> [Your objective]: Can you repeat the lines below, swapping "white matte pot" for "white ceramic pot" wherever it occurs and leaving everything else unchanged?

-- BEGIN --

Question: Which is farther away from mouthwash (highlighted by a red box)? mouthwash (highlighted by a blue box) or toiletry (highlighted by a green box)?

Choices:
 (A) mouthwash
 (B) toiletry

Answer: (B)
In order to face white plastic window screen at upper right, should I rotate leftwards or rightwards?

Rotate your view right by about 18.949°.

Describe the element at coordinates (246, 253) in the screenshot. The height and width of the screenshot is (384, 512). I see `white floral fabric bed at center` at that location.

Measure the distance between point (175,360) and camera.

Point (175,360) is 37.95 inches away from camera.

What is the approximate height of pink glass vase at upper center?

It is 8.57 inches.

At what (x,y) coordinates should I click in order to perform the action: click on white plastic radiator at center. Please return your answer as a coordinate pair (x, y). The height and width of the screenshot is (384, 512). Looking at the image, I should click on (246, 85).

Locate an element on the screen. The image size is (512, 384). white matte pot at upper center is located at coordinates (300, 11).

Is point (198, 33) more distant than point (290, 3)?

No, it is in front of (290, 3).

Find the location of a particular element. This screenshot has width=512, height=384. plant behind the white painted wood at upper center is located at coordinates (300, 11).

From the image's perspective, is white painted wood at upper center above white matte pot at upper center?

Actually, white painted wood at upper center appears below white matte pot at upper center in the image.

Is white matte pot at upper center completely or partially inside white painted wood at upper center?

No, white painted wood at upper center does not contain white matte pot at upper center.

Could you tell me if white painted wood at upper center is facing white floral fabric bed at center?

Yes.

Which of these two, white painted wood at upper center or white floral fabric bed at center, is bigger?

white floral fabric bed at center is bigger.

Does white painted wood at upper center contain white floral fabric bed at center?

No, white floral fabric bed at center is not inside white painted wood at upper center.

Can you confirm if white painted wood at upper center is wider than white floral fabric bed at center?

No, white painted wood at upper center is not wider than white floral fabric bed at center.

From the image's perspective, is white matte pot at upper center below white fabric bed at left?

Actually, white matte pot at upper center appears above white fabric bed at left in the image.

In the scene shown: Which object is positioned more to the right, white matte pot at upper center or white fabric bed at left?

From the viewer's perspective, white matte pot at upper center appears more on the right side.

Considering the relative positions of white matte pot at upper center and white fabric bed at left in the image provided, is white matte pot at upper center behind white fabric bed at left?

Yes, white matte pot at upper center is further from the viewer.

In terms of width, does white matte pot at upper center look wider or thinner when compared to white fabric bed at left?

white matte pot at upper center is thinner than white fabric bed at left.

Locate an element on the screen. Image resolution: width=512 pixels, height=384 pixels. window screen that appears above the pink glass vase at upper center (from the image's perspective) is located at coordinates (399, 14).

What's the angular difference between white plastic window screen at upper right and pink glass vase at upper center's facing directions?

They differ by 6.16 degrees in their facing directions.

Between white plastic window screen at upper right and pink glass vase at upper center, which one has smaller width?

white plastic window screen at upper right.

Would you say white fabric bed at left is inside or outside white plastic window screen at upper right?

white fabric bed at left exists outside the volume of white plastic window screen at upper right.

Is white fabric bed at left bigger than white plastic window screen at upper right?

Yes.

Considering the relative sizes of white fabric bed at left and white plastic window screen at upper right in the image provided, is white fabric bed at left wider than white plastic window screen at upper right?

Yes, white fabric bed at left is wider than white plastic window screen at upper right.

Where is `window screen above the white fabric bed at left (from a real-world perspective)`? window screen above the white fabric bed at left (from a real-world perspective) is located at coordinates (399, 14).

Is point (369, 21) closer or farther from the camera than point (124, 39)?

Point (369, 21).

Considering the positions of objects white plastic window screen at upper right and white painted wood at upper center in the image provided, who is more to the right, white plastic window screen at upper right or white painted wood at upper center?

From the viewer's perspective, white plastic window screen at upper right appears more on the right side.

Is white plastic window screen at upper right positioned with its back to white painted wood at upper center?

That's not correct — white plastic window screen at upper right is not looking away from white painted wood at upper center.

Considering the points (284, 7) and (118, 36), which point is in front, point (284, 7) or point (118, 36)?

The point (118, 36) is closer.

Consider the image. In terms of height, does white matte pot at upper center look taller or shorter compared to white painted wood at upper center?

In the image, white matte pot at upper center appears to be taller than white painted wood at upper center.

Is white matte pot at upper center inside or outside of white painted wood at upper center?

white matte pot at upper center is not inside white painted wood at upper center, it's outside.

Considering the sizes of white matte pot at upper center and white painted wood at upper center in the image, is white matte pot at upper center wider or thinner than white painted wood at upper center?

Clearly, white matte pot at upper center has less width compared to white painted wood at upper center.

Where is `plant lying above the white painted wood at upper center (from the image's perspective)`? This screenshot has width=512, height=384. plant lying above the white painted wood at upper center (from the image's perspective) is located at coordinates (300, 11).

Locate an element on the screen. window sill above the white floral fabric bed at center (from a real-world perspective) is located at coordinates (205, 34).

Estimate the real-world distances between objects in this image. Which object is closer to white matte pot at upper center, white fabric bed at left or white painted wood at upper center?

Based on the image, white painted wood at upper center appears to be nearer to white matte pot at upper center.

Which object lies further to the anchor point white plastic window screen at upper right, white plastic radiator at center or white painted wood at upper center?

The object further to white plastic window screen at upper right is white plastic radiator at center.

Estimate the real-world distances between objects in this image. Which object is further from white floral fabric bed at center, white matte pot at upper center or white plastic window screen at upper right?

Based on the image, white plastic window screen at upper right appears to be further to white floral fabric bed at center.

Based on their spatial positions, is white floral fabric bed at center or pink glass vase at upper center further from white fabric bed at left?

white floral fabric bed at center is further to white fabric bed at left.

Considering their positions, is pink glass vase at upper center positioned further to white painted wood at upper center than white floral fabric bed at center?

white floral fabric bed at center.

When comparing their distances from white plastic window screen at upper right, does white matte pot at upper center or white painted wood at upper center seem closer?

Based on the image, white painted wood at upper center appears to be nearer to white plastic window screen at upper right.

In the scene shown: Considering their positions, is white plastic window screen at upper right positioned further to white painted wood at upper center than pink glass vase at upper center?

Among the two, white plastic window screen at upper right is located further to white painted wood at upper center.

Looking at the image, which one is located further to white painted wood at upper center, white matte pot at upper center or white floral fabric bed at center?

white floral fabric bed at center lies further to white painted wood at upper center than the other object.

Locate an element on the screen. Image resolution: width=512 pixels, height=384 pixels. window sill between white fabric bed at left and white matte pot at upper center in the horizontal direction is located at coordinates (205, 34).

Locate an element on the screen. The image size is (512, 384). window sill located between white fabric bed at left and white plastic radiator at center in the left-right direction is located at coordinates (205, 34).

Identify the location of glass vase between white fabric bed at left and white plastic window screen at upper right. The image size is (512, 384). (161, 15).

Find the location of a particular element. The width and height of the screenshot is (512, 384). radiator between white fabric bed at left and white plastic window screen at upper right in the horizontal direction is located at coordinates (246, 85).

-- END --

> [Result]:
Question: Which is farther away from mouthwash (highlighted by a red box)? mouthwash (highlighted by a blue box) or toiletry (highlighted by a green box)?

Choices:
 (A) mouthwash
 (B) toiletry

Answer: (B)
In order to face white plastic window screen at upper right, should I rotate leftwards or rightwards?

Rotate your view right by about 18.949°.

Describe the element at coordinates (246, 253) in the screenshot. The height and width of the screenshot is (384, 512). I see `white floral fabric bed at center` at that location.

Measure the distance between point (175,360) and camera.

Point (175,360) is 37.95 inches away from camera.

What is the approximate height of pink glass vase at upper center?

It is 8.57 inches.

At what (x,y) coordinates should I click in order to perform the action: click on white plastic radiator at center. Please return your answer as a coordinate pair (x, y). The height and width of the screenshot is (384, 512). Looking at the image, I should click on (246, 85).

Locate an element on the screen. The image size is (512, 384). white ceramic pot at upper center is located at coordinates (300, 11).

Is point (198, 33) more distant than point (290, 3)?

No, it is in front of (290, 3).

Find the location of a particular element. This screenshot has width=512, height=384. plant behind the white painted wood at upper center is located at coordinates (300, 11).

From the image's perspective, is white painted wood at upper center above white ceramic pot at upper center?

Actually, white painted wood at upper center appears below white ceramic pot at upper center in the image.

Is white ceramic pot at upper center completely or partially inside white painted wood at upper center?

No, white painted wood at upper center does not contain white ceramic pot at upper center.

Could you tell me if white painted wood at upper center is facing white floral fabric bed at center?

Yes.

Which of these two, white painted wood at upper center or white floral fabric bed at center, is bigger?

white floral fabric bed at center is bigger.

Does white painted wood at upper center contain white floral fabric bed at center?

No, white floral fabric bed at center is not inside white painted wood at upper center.

Can you confirm if white painted wood at upper center is wider than white floral fabric bed at center?

No, white painted wood at upper center is not wider than white floral fabric bed at center.

From the image's perspective, is white ceramic pot at upper center below white fabric bed at left?

Actually, white ceramic pot at upper center appears above white fabric bed at left in the image.

In the scene shown: Which object is positioned more to the right, white ceramic pot at upper center or white fabric bed at left?

From the viewer's perspective, white ceramic pot at upper center appears more on the right side.

Considering the relative positions of white ceramic pot at upper center and white fabric bed at left in the image provided, is white ceramic pot at upper center behind white fabric bed at left?

Yes, white ceramic pot at upper center is further from the viewer.

In terms of width, does white ceramic pot at upper center look wider or thinner when compared to white fabric bed at left?

white ceramic pot at upper center is thinner than white fabric bed at left.

Locate an element on the screen. Image resolution: width=512 pixels, height=384 pixels. window screen that appears above the pink glass vase at upper center (from the image's perspective) is located at coordinates (399, 14).

What's the angular difference between white plastic window screen at upper right and pink glass vase at upper center's facing directions?

They differ by 6.16 degrees in their facing directions.

Between white plastic window screen at upper right and pink glass vase at upper center, which one has smaller width?

white plastic window screen at upper right.

Would you say white fabric bed at left is inside or outside white plastic window screen at upper right?

white fabric bed at left exists outside the volume of white plastic window screen at upper right.

Is white fabric bed at left bigger than white plastic window screen at upper right?

Yes.

Considering the relative sizes of white fabric bed at left and white plastic window screen at upper right in the image provided, is white fabric bed at left wider than white plastic window screen at upper right?

Yes, white fabric bed at left is wider than white plastic window screen at upper right.

Where is `window screen above the white fabric bed at left (from a real-world perspective)`? window screen above the white fabric bed at left (from a real-world perspective) is located at coordinates (399, 14).

Is point (369, 21) closer or farther from the camera than point (124, 39)?

Point (369, 21).

Considering the positions of objects white plastic window screen at upper right and white painted wood at upper center in the image provided, who is more to the right, white plastic window screen at upper right or white painted wood at upper center?

From the viewer's perspective, white plastic window screen at upper right appears more on the right side.

Is white plastic window screen at upper right positioned with its back to white painted wood at upper center?

That's not correct — white plastic window screen at upper right is not looking away from white painted wood at upper center.

Considering the points (284, 7) and (118, 36), which point is in front, point (284, 7) or point (118, 36)?

The point (118, 36) is closer.

Consider the image. In terms of height, does white ceramic pot at upper center look taller or shorter compared to white painted wood at upper center?

In the image, white ceramic pot at upper center appears to be taller than white painted wood at upper center.

Is white ceramic pot at upper center inside or outside of white painted wood at upper center?

white ceramic pot at upper center is not inside white painted wood at upper center, it's outside.

Considering the sizes of white ceramic pot at upper center and white painted wood at upper center in the image, is white ceramic pot at upper center wider or thinner than white painted wood at upper center?

Clearly, white ceramic pot at upper center has less width compared to white painted wood at upper center.

Where is `plant lying above the white painted wood at upper center (from the image's perspective)`? This screenshot has width=512, height=384. plant lying above the white painted wood at upper center (from the image's perspective) is located at coordinates (300, 11).

Locate an element on the screen. window sill above the white floral fabric bed at center (from a real-world perspective) is located at coordinates (205, 34).

Estimate the real-world distances between objects in this image. Which object is closer to white ceramic pot at upper center, white fabric bed at left or white painted wood at upper center?

Based on the image, white painted wood at upper center appears to be nearer to white ceramic pot at upper center.

Which object lies further to the anchor point white plastic window screen at upper right, white plastic radiator at center or white painted wood at upper center?

The object further to white plastic window screen at upper right is white plastic radiator at center.

Estimate the real-world distances between objects in this image. Which object is further from white floral fabric bed at center, white ceramic pot at upper center or white plastic window screen at upper right?

Based on the image, white plastic window screen at upper right appears to be further to white floral fabric bed at center.

Based on their spatial positions, is white floral fabric bed at center or pink glass vase at upper center further from white fabric bed at left?

white floral fabric bed at center is further to white fabric bed at left.

Considering their positions, is pink glass vase at upper center positioned further to white painted wood at upper center than white floral fabric bed at center?

white floral fabric bed at center.

When comparing their distances from white plastic window screen at upper right, does white ceramic pot at upper center or white painted wood at upper center seem closer?

Based on the image, white painted wood at upper center appears to be nearer to white plastic window screen at upper right.

In the scene shown: Considering their positions, is white plastic window screen at upper right positioned further to white painted wood at upper center than pink glass vase at upper center?

Among the two, white plastic window screen at upper right is located further to white painted wood at upper center.

Looking at the image, which one is located further to white painted wood at upper center, white ceramic pot at upper center or white floral fabric bed at center?

white floral fabric bed at center lies further to white painted wood at upper center than the other object.

Locate an element on the screen. Image resolution: width=512 pixels, height=384 pixels. window sill between white fabric bed at left and white ceramic pot at upper center in the horizontal direction is located at coordinates (205, 34).

Locate an element on the screen. The image size is (512, 384). window sill located between white fabric bed at left and white plastic radiator at center in the left-right direction is located at coordinates (205, 34).

Identify the location of glass vase between white fabric bed at left and white plastic window screen at upper right. The image size is (512, 384). (161, 15).

Find the location of a particular element. The width and height of the screenshot is (512, 384). radiator between white fabric bed at left and white plastic window screen at upper right in the horizontal direction is located at coordinates (246, 85).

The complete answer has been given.